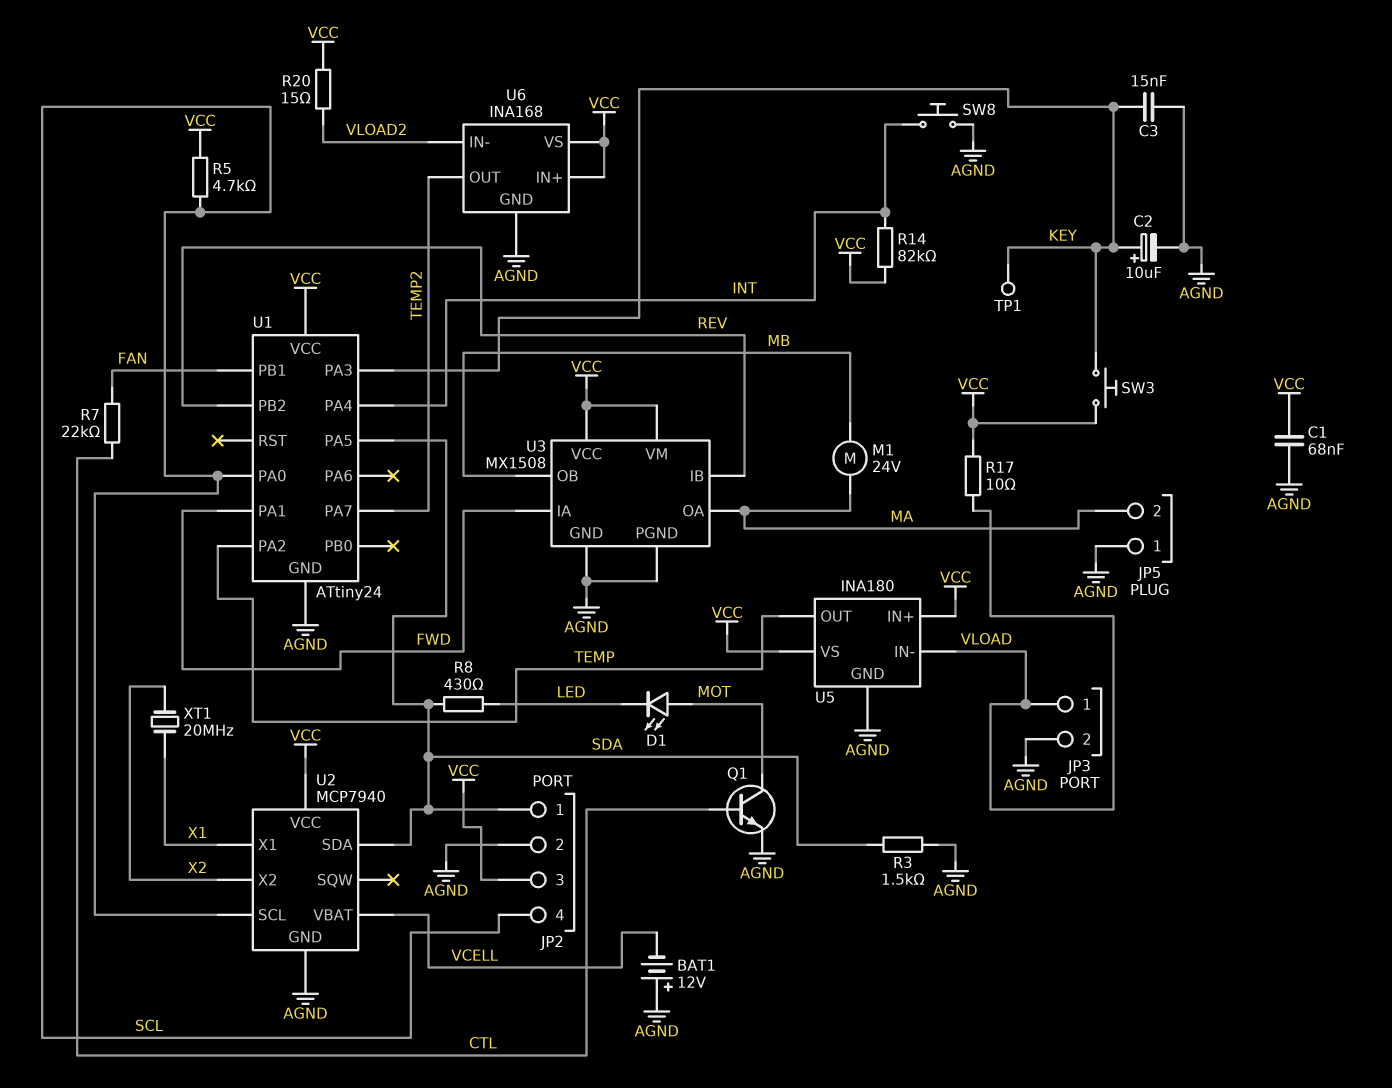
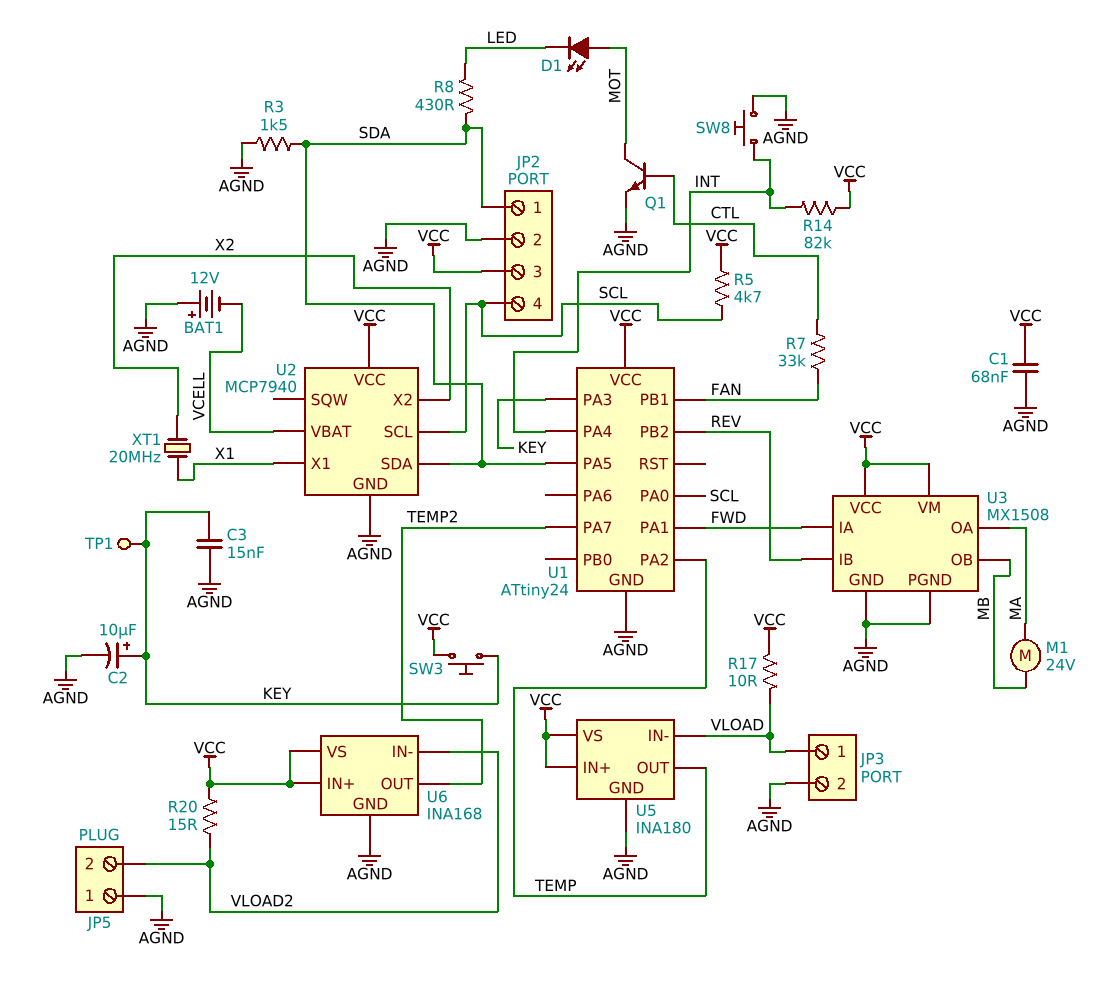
JP5 pin 2: MA -> VLOAD2
R7: 22k (CTL, FAN) -> 33k (CTL, FAN)

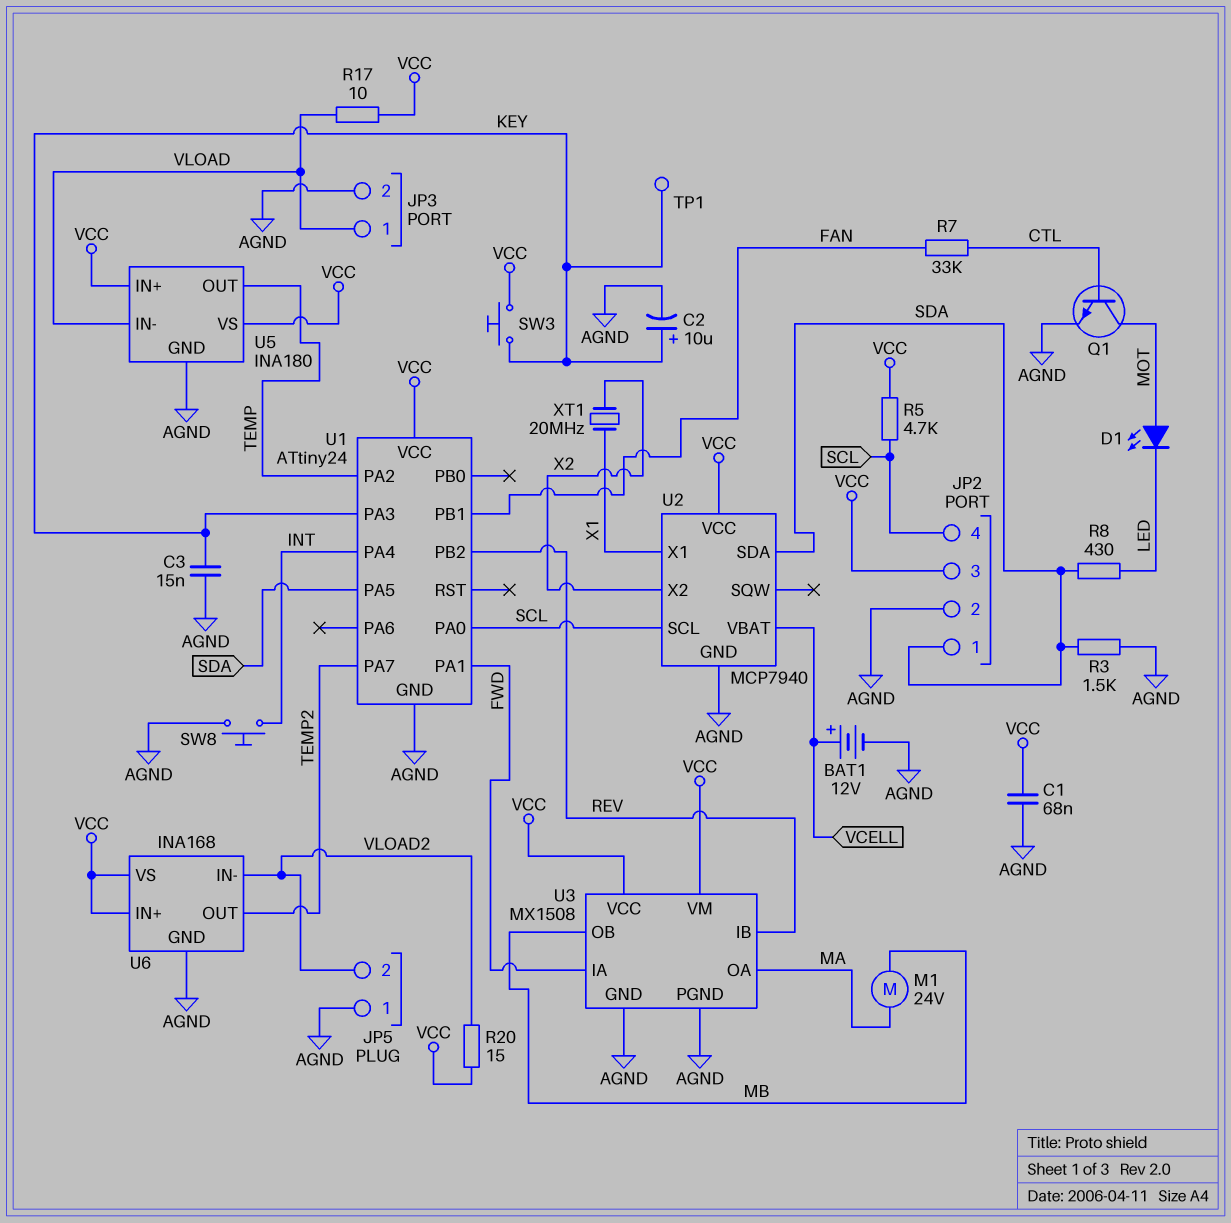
BAT1: 12V (plus AGND, minus VCELL) -> 12V (plus VCELL, minus AGND)
R14: 82k (INT, VCC) -> none

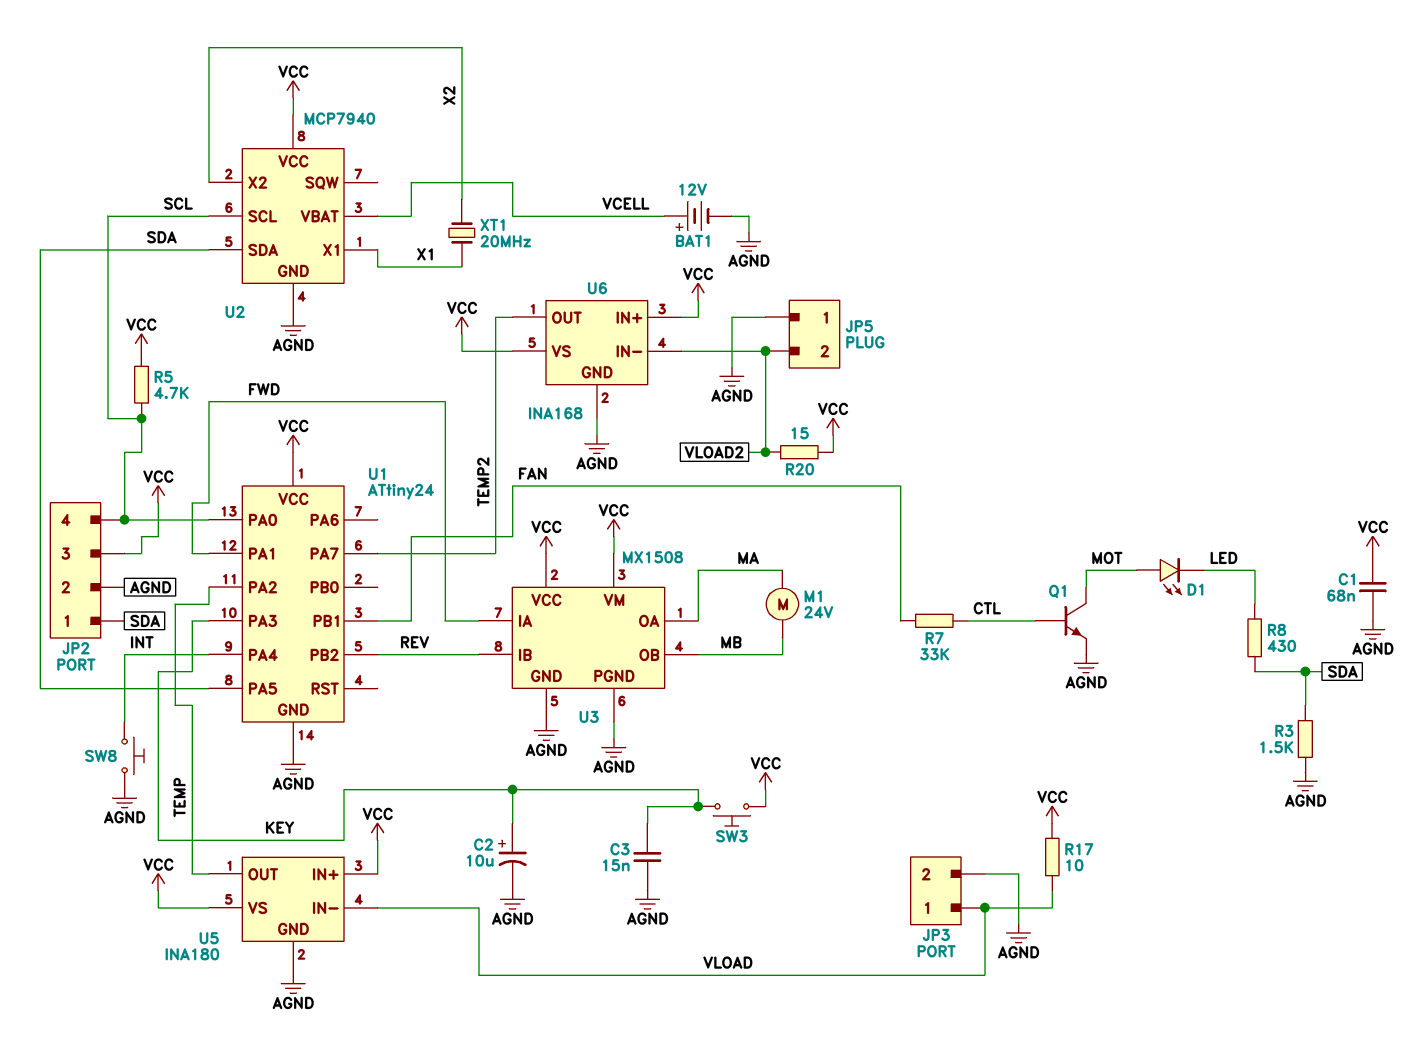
TP1: test point (KEY) -> none

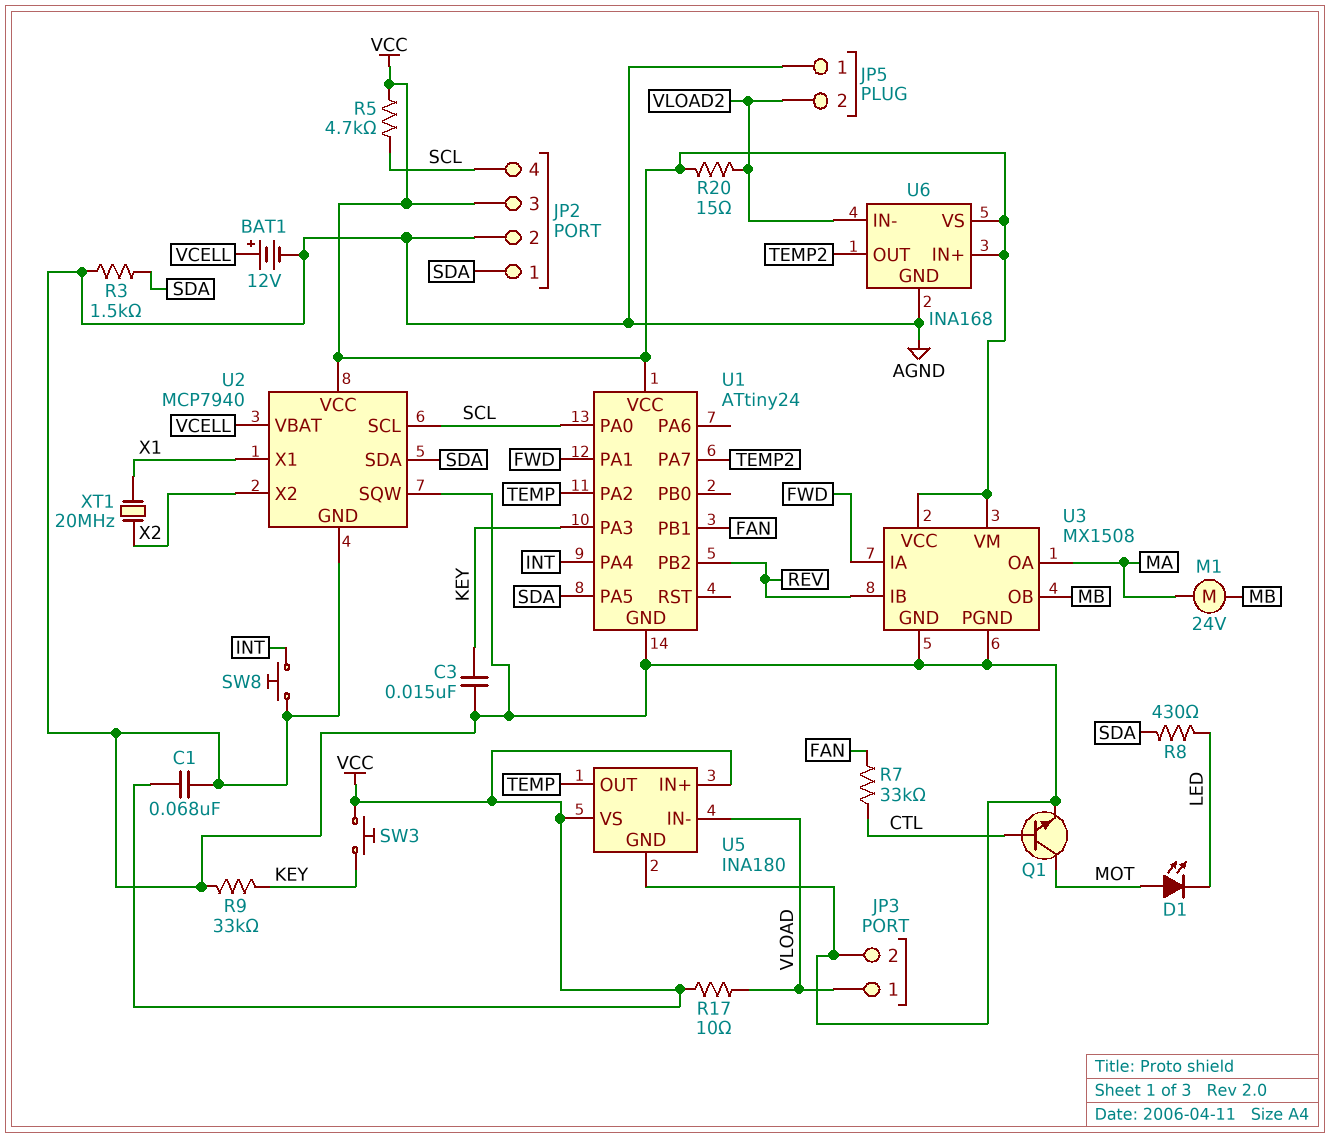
C2: 10uF (plus KEY, minus AGND) -> none
R9: none -> 33k (AGND, KEY)
U2 pin SQW: none -> AGND

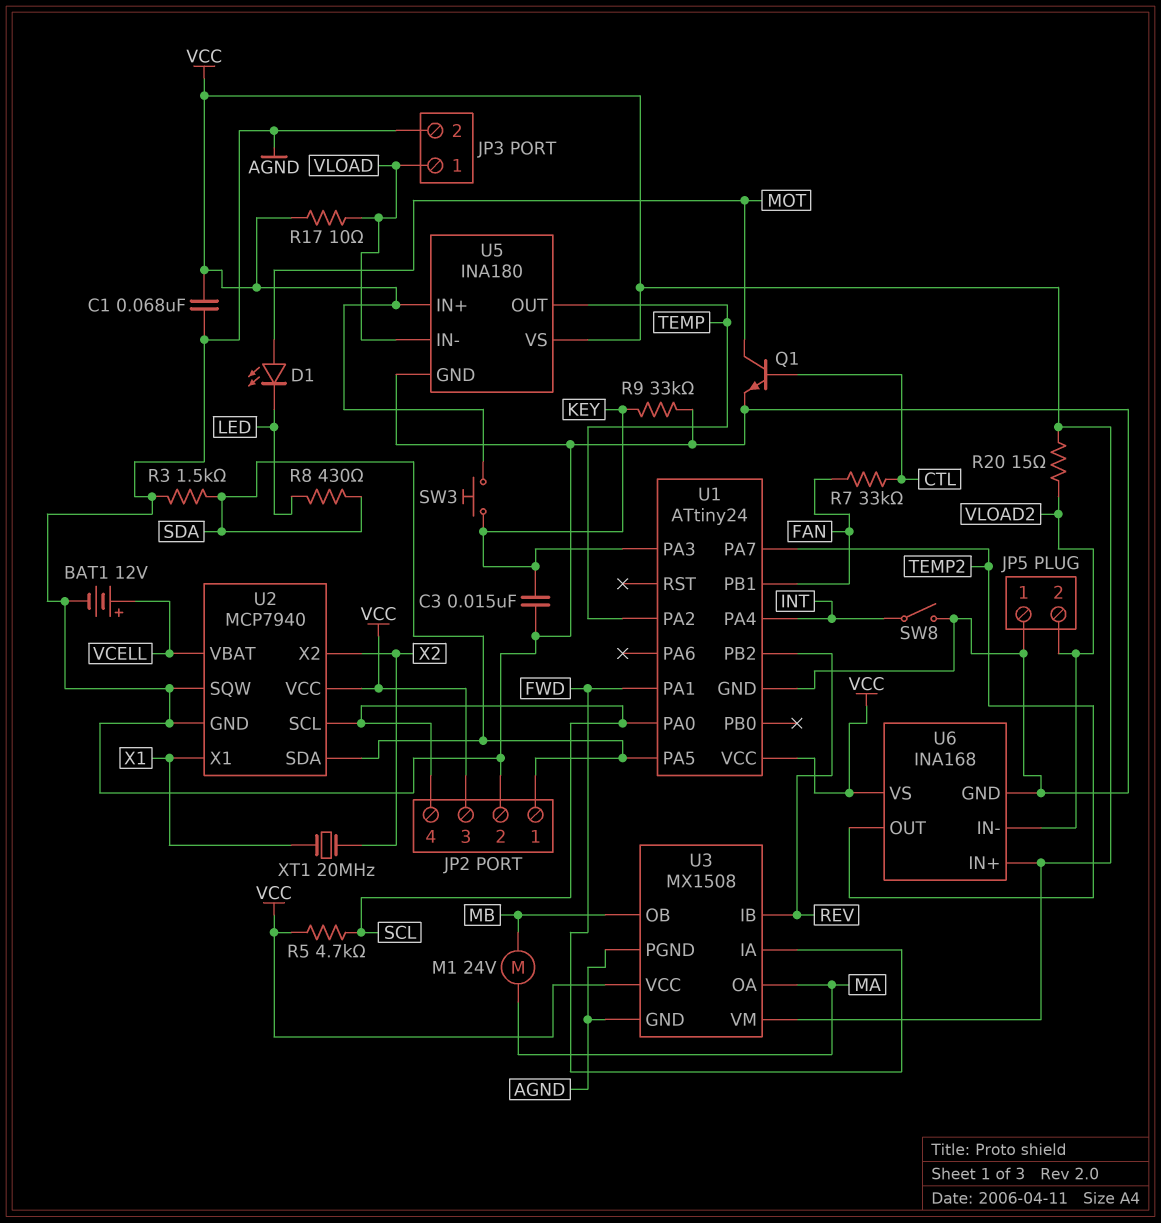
SW8: button (AGND, INT) -> switch (AGND, INT)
----
TASK DESCRIPTION: Scan the listing above, and wherever a line holds the string "none", copy that line.

ANSWER BELOW:
R14: 82k (INT, VCC) -> none
TP1: test point (KEY) -> none
C2: 10uF (plus KEY, minus AGND) -> none
R9: none -> 33k (AGND, KEY)
U2 pin SQW: none -> AGND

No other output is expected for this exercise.